**Required action**. Copy each line of the entries beneath that contains the word "diode".

Supplied material Block Start

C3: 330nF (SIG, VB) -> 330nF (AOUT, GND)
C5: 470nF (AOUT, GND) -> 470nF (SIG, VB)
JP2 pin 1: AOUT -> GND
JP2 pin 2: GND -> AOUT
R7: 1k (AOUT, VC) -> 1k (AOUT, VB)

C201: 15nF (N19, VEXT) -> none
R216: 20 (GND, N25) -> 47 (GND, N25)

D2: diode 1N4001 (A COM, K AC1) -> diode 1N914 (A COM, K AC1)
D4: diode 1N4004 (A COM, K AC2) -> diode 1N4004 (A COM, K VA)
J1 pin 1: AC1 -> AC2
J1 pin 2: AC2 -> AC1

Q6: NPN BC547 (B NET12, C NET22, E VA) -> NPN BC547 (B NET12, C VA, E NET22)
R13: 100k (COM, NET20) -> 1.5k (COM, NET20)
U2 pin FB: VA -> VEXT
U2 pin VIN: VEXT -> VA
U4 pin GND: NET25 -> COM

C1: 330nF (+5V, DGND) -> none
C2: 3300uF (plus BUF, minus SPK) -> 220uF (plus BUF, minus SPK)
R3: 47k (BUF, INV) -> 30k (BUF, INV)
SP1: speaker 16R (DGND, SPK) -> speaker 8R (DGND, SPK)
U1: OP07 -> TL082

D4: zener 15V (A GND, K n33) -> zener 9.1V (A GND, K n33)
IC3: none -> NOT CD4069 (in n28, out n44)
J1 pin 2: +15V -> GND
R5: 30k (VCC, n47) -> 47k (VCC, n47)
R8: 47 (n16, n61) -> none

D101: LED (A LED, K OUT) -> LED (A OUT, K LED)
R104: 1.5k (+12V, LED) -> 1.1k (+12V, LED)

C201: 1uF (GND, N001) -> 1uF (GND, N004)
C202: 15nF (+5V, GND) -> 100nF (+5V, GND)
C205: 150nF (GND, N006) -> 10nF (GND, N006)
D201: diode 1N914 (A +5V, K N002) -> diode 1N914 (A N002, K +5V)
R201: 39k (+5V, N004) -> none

Supplied material Block End

**Final answer**.
D2: diode 1N4001 (A COM, K AC1) -> diode 1N914 (A COM, K AC1)
D4: diode 1N4004 (A COM, K AC2) -> diode 1N4004 (A COM, K VA)
D201: diode 1N914 (A +5V, K N002) -> diode 1N914 (A N002, K +5V)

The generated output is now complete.